[DATA PROVIDED]:
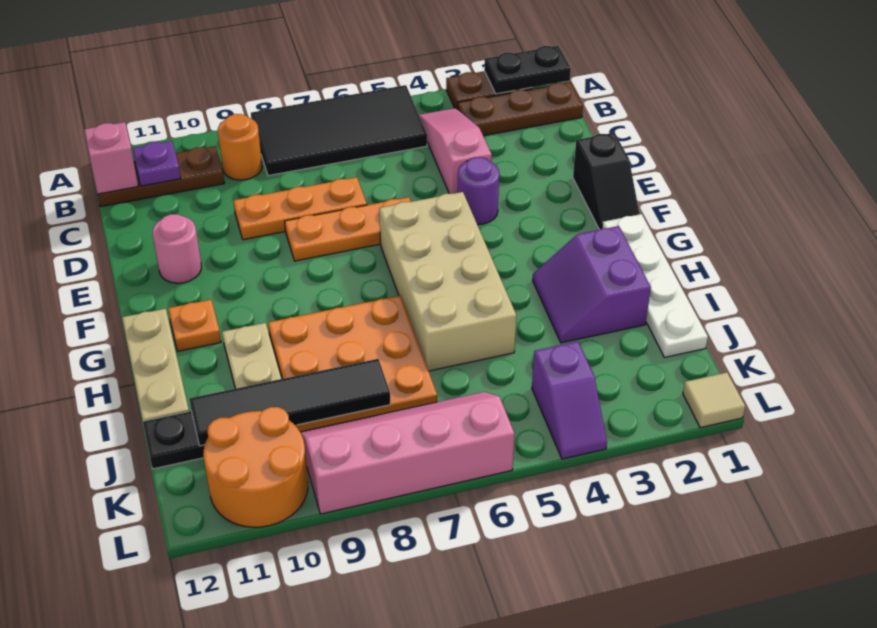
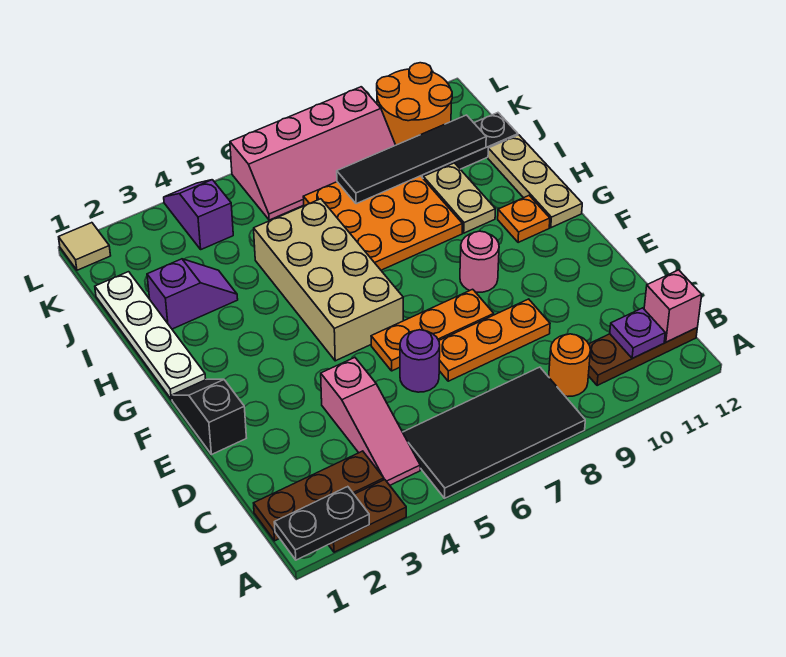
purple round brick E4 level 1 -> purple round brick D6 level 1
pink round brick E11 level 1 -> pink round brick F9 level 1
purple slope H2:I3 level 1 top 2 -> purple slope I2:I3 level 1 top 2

[HOW TO COMPLETE THIS TASK]: Set the listing down again exactly, skipping each picture.

[ANSWER TO THIS TASK]:
purple round brick E4 level 1 -> purple round brick D6 level 1
pink round brick E11 level 1 -> pink round brick F9 level 1
purple slope H2:I3 level 1 top 2 -> purple slope I2:I3 level 1 top 2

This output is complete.